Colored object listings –
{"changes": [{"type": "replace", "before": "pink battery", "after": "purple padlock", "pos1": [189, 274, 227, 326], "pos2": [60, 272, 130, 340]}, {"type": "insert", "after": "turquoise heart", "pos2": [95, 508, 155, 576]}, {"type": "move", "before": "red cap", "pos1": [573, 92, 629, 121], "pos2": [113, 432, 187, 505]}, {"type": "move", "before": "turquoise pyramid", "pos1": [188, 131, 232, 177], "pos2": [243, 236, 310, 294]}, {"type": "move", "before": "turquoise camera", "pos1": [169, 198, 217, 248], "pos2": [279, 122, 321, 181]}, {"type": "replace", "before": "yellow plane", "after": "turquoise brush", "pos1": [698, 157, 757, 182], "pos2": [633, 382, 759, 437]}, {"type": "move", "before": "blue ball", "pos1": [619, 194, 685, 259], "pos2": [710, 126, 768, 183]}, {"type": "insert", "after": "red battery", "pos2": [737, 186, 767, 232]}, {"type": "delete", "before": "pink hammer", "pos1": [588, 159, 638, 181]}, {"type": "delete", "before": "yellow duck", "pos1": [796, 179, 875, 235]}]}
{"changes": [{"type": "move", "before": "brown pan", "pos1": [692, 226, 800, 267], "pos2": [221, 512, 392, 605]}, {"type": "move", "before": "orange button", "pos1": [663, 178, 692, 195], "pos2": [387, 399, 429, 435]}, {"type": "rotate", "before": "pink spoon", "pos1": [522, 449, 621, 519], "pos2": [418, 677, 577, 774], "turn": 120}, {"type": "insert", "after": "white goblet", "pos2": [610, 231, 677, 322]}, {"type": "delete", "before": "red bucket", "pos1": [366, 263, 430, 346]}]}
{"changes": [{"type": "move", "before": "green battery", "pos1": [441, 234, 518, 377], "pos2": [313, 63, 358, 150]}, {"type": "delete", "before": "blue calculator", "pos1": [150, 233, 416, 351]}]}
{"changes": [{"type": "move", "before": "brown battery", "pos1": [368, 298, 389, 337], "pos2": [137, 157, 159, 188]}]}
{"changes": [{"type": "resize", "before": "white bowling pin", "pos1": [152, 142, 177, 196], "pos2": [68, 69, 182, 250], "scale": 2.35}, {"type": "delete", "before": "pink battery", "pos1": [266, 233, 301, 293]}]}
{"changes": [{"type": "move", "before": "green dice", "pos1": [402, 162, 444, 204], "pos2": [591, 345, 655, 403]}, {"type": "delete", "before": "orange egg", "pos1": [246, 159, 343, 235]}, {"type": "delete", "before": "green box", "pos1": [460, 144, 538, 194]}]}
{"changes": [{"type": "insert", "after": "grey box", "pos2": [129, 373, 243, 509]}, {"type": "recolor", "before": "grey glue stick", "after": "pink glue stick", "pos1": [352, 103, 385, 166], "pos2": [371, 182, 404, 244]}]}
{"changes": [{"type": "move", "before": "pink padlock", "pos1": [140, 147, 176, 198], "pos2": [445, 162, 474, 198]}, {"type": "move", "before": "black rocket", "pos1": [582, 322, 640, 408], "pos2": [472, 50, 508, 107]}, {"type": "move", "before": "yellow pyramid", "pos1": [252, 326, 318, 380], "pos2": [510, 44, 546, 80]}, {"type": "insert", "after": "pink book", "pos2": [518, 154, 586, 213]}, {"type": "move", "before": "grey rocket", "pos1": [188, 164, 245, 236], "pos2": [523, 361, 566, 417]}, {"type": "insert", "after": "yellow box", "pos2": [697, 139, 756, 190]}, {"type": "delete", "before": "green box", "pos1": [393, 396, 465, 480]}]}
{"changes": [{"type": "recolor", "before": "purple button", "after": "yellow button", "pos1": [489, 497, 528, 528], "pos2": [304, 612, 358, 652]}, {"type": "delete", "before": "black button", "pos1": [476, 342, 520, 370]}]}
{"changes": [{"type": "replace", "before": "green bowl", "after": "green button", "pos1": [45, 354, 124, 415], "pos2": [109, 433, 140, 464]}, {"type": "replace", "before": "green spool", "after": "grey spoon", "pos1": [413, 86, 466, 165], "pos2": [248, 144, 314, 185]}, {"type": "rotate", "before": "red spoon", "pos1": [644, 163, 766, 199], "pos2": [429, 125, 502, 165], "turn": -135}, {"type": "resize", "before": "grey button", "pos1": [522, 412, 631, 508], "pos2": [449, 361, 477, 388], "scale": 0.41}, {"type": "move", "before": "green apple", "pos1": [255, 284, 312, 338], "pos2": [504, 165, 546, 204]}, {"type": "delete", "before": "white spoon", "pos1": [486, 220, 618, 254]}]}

ACTIVITY –
Keeping each line exactly as it is, retype all of the data.

REPLY TO THE EXERCISE –
{"changes": [{"type": "replace", "before": "pink battery", "after": "purple padlock", "pos1": [189, 274, 227, 326], "pos2": [60, 272, 130, 340]}, {"type": "insert", "after": "turquoise heart", "pos2": [95, 508, 155, 576]}, {"type": "move", "before": "red cap", "pos1": [573, 92, 629, 121], "pos2": [113, 432, 187, 505]}, {"type": "move", "before": "turquoise pyramid", "pos1": [188, 131, 232, 177], "pos2": [243, 236, 310, 294]}, {"type": "move", "before": "turquoise camera", "pos1": [169, 198, 217, 248], "pos2": [279, 122, 321, 181]}, {"type": "replace", "before": "yellow plane", "after": "turquoise brush", "pos1": [698, 157, 757, 182], "pos2": [633, 382, 759, 437]}, {"type": "move", "before": "blue ball", "pos1": [619, 194, 685, 259], "pos2": [710, 126, 768, 183]}, {"type": "insert", "after": "red battery", "pos2": [737, 186, 767, 232]}, {"type": "delete", "before": "pink hammer", "pos1": [588, 159, 638, 181]}, {"type": "delete", "before": "yellow duck", "pos1": [796, 179, 875, 235]}]}
{"changes": [{"type": "move", "before": "brown pan", "pos1": [692, 226, 800, 267], "pos2": [221, 512, 392, 605]}, {"type": "move", "before": "orange button", "pos1": [663, 178, 692, 195], "pos2": [387, 399, 429, 435]}, {"type": "rotate", "before": "pink spoon", "pos1": [522, 449, 621, 519], "pos2": [418, 677, 577, 774], "turn": 120}, {"type": "insert", "after": "white goblet", "pos2": [610, 231, 677, 322]}, {"type": "delete", "before": "red bucket", "pos1": [366, 263, 430, 346]}]}
{"changes": [{"type": "move", "before": "green battery", "pos1": [441, 234, 518, 377], "pos2": [313, 63, 358, 150]}, {"type": "delete", "before": "blue calculator", "pos1": [150, 233, 416, 351]}]}
{"changes": [{"type": "move", "before": "brown battery", "pos1": [368, 298, 389, 337], "pos2": [137, 157, 159, 188]}]}
{"changes": [{"type": "resize", "before": "white bowling pin", "pos1": [152, 142, 177, 196], "pos2": [68, 69, 182, 250], "scale": 2.35}, {"type": "delete", "before": "pink battery", "pos1": [266, 233, 301, 293]}]}
{"changes": [{"type": "move", "before": "green dice", "pos1": [402, 162, 444, 204], "pos2": [591, 345, 655, 403]}, {"type": "delete", "before": "orange egg", "pos1": [246, 159, 343, 235]}, {"type": "delete", "before": "green box", "pos1": [460, 144, 538, 194]}]}
{"changes": [{"type": "insert", "after": "grey box", "pos2": [129, 373, 243, 509]}, {"type": "recolor", "before": "grey glue stick", "after": "pink glue stick", "pos1": [352, 103, 385, 166], "pos2": [371, 182, 404, 244]}]}
{"changes": [{"type": "move", "before": "pink padlock", "pos1": [140, 147, 176, 198], "pos2": [445, 162, 474, 198]}, {"type": "move", "before": "black rocket", "pos1": [582, 322, 640, 408], "pos2": [472, 50, 508, 107]}, {"type": "move", "before": "yellow pyramid", "pos1": [252, 326, 318, 380], "pos2": [510, 44, 546, 80]}, {"type": "insert", "after": "pink book", "pos2": [518, 154, 586, 213]}, {"type": "move", "before": "grey rocket", "pos1": [188, 164, 245, 236], "pos2": [523, 361, 566, 417]}, {"type": "insert", "after": "yellow box", "pos2": [697, 139, 756, 190]}, {"type": "delete", "before": "green box", "pos1": [393, 396, 465, 480]}]}
{"changes": [{"type": "recolor", "before": "purple button", "after": "yellow button", "pos1": [489, 497, 528, 528], "pos2": [304, 612, 358, 652]}, {"type": "delete", "before": "black button", "pos1": [476, 342, 520, 370]}]}
{"changes": [{"type": "replace", "before": "green bowl", "after": "green button", "pos1": [45, 354, 124, 415], "pos2": [109, 433, 140, 464]}, {"type": "replace", "before": "green spool", "after": "grey spoon", "pos1": [413, 86, 466, 165], "pos2": [248, 144, 314, 185]}, {"type": "rotate", "before": "red spoon", "pos1": [644, 163, 766, 199], "pos2": [429, 125, 502, 165], "turn": -135}, {"type": "resize", "before": "grey button", "pos1": [522, 412, 631, 508], "pos2": [449, 361, 477, 388], "scale": 0.41}, {"type": "move", "before": "green apple", "pos1": [255, 284, 312, 338], "pos2": [504, 165, 546, 204]}, {"type": "delete", "before": "white spoon", "pos1": [486, 220, 618, 254]}]}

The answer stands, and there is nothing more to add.